>>

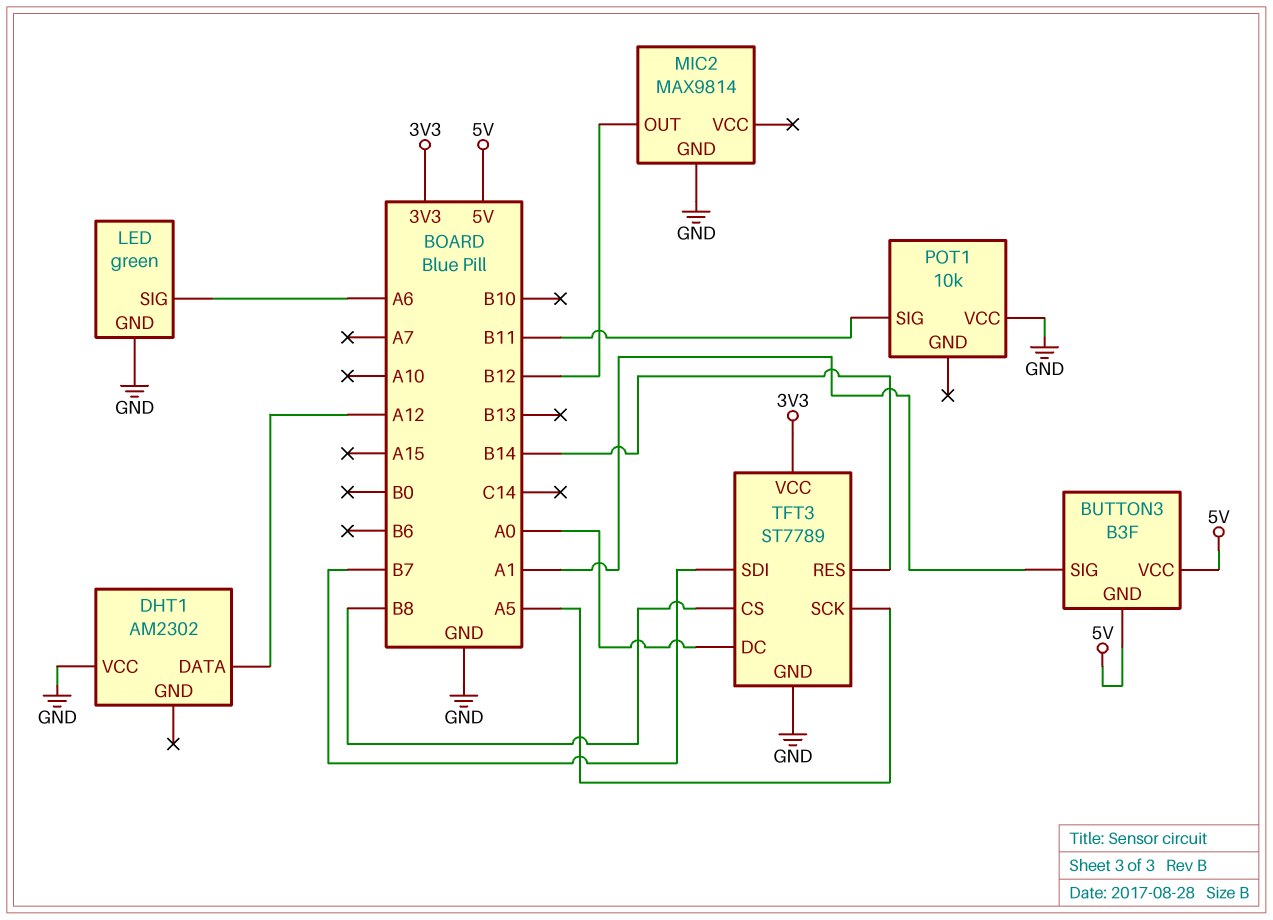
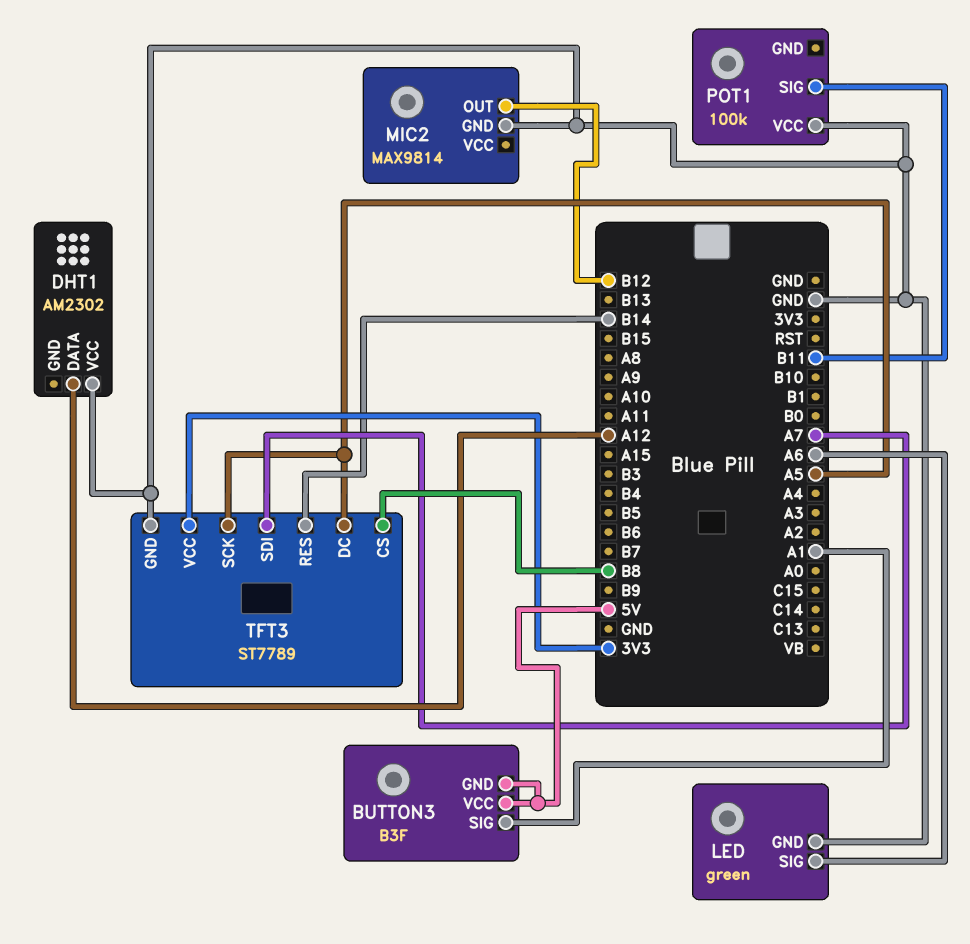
POT1: 10k -> 100k
TFT3 pin DC: A0 -> A5
TFT3 pin SDI: B7 -> A7

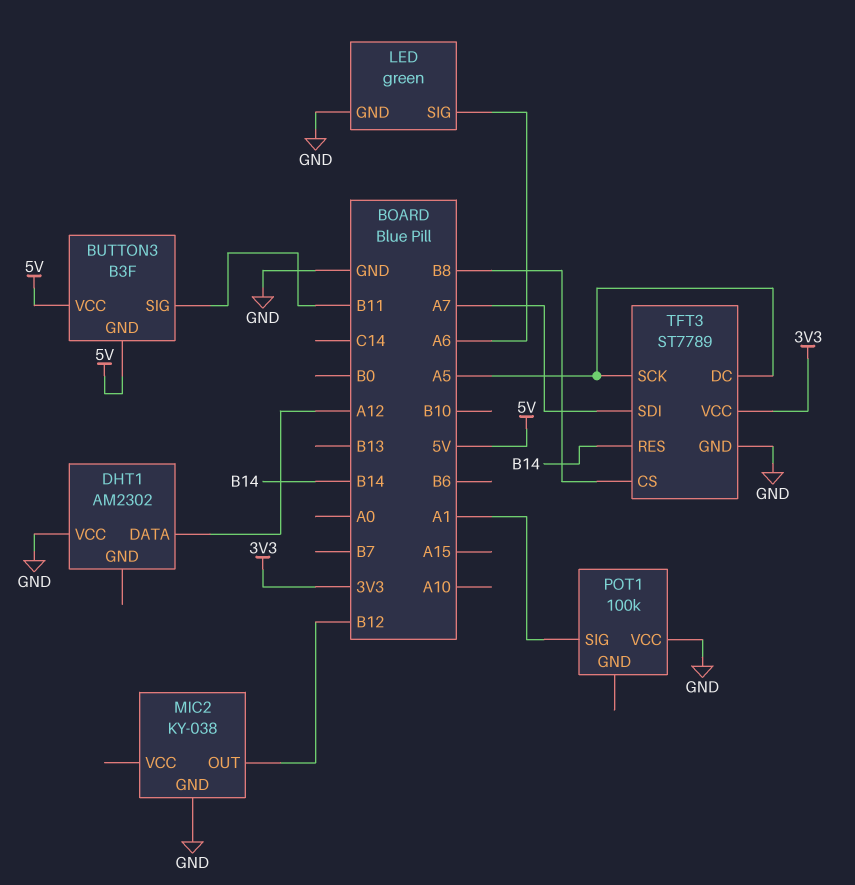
BUTTON3 pin SIG: A1 -> B11
MIC2: MAX9814 -> KY-038
POT1 pin SIG: B11 -> A1

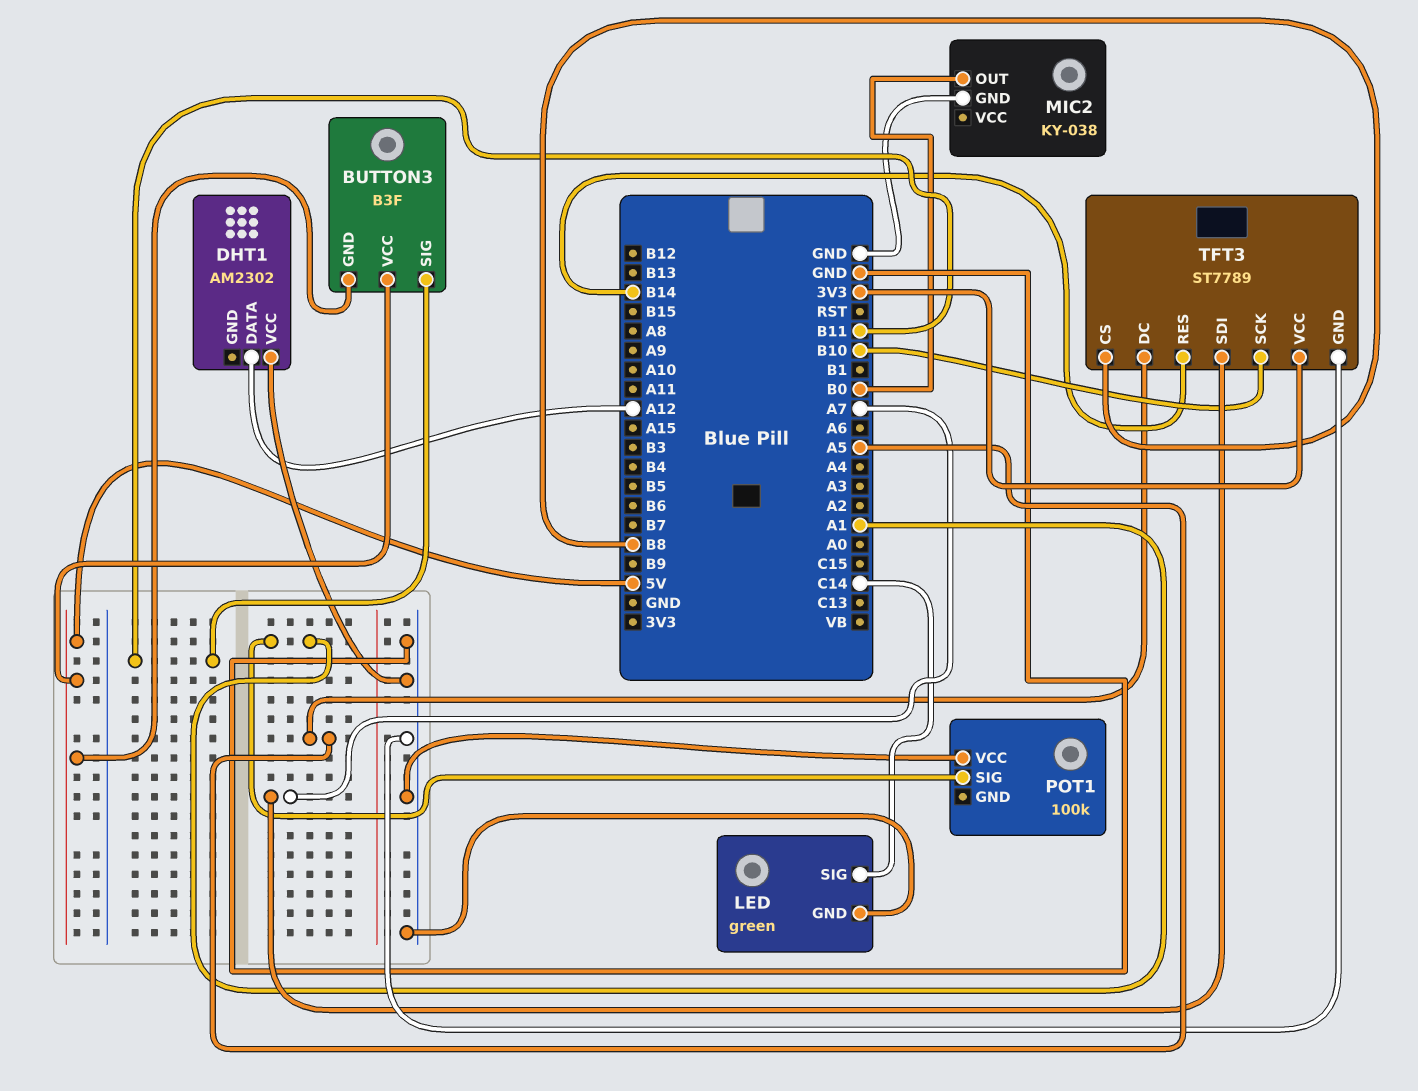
LED pin SIG: A6 -> C14
MIC2 pin OUT: B12 -> B0
TFT3 pin SCK: A5 -> B10

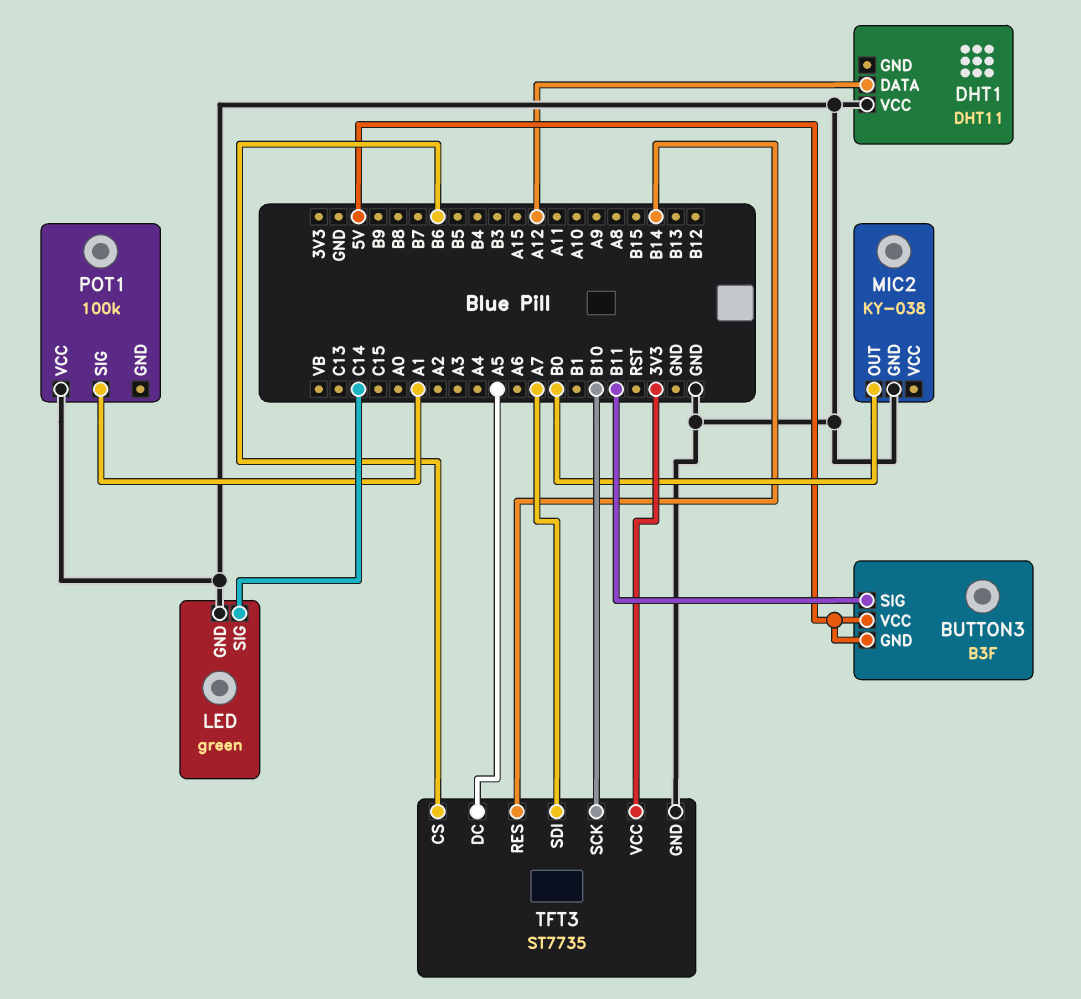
DHT1: AM2302 -> DHT11
TFT3: ST7789 -> ST7735
TFT3 pin CS: B8 -> B6

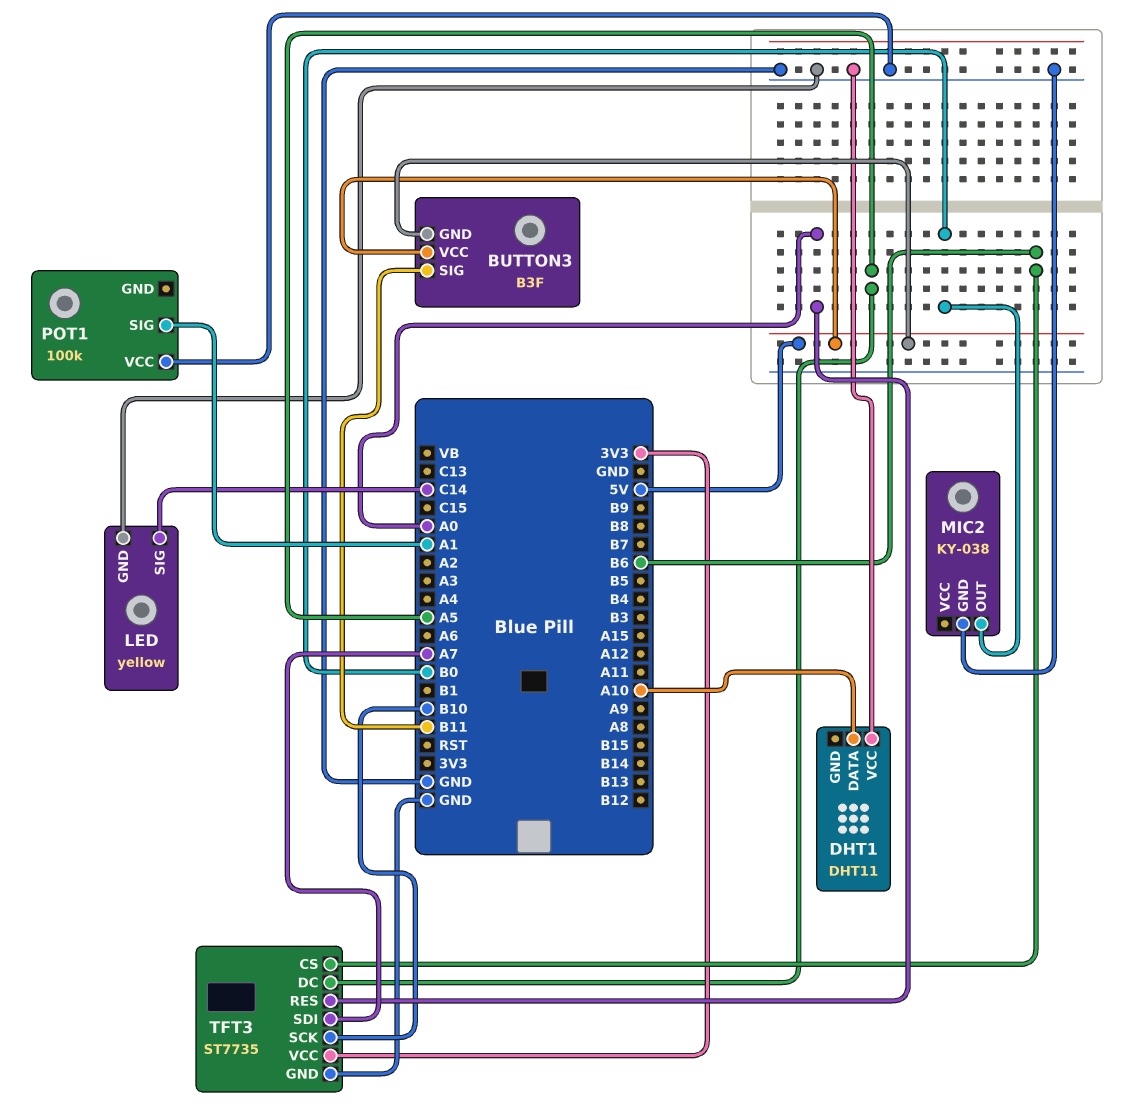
DHT1 pin DATA: A12 -> A10
LED: green -> yellow
TFT3 pin RES: B14 -> A0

<<

Prompt:
Each line from the start of the entries to the line holding "TFT3: ST7789 -> ST7735" is to be given again exactly, both ends included, and each picture is to be left out.

Answer box:
POT1: 10k -> 100k
TFT3 pin DC: A0 -> A5
TFT3 pin SDI: B7 -> A7

BUTTON3 pin SIG: A1 -> B11
MIC2: MAX9814 -> KY-038
POT1 pin SIG: B11 -> A1

LED pin SIG: A6 -> C14
MIC2 pin OUT: B12 -> B0
TFT3 pin SCK: A5 -> B10

DHT1: AM2302 -> DHT11
TFT3: ST7789 -> ST7735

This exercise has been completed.